● **DIRECTIONS**: From the first line to the last, set down the data exactly as given.

■ ■ ■

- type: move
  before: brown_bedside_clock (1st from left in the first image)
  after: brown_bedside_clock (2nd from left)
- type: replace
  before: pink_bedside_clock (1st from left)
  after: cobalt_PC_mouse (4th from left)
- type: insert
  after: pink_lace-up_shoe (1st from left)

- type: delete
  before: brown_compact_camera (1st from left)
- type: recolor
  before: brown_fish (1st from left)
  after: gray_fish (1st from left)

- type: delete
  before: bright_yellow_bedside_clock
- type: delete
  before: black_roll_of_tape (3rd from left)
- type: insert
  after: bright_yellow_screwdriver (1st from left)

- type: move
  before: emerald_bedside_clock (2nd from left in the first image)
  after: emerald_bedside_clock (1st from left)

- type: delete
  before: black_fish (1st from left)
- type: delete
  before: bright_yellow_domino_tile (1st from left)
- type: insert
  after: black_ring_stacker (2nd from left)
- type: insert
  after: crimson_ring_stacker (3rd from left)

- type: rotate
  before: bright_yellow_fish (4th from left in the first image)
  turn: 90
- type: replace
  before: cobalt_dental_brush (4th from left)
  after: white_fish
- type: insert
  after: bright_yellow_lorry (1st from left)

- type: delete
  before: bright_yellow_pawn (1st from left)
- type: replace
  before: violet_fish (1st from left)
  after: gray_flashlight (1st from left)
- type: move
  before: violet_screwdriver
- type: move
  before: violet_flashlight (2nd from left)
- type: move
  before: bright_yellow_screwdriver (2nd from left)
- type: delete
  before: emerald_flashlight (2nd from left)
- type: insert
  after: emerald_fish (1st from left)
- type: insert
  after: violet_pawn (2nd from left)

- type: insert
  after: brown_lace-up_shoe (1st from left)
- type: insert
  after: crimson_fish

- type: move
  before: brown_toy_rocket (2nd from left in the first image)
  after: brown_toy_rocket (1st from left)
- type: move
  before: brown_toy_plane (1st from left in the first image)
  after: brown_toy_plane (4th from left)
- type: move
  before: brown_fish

■ ■ ■

● **TASK SOLUTION**:
- type: move
  before: brown_bedside_clock (1st from left in the first image)
  after: brown_bedside_clock (2nd from left)
- type: replace
  before: pink_bedside_clock (1st from left)
  after: cobalt_PC_mouse (4th from left)
- type: insert
  after: pink_lace-up_shoe (1st from left)

- type: delete
  before: brown_compact_camera (1st from left)
- type: recolor
  before: brown_fish (1st from left)
  after: gray_fish (1st from left)

- type: delete
  before: bright_yellow_bedside_clock
- type: delete
  before: black_roll_of_tape (3rd from left)
- type: insert
  after: bright_yellow_screwdriver (1st from left)

- type: move
  before: emerald_bedside_clock (2nd from left in the first image)
  after: emerald_bedside_clock (1st from left)

- type: delete
  before: black_fish (1st from left)
- type: delete
  before: bright_yellow_domino_tile (1st from left)
- type: insert
  after: black_ring_stacker (2nd from left)
- type: insert
  after: crimson_ring_stacker (3rd from left)

- type: rotate
  before: bright_yellow_fish (4th from left in the first image)
  turn: 90
- type: replace
  before: cobalt_dental_brush (4th from left)
  after: white_fish
- type: insert
  after: bright_yellow_lorry (1st from left)

- type: delete
  before: bright_yellow_pawn (1st from left)
- type: replace
  before: violet_fish (1st from left)
  after: gray_flashlight (1st from left)
- type: move
  before: violet_screwdriver
- type: move
  before: violet_flashlight (2nd from left)
- type: move
  before: bright_yellow_screwdriver (2nd from left)
- type: delete
  before: emerald_flashlight (2nd from left)
- type: insert
  after: emerald_fish (1st from left)
- type: insert
  after: violet_pawn (2nd from left)

- type: insert
  after: brown_lace-up_shoe (1st from left)
- type: insert
  after: crimson_fish

- type: move
  before: brown_toy_rocket (2nd from left in the first image)
  after: brown_toy_rocket (1st from left)
- type: move
  before: brown_toy_plane (1st from left in the first image)
  after: brown_toy_plane (4th from left)
- type: move
  before: brown_fish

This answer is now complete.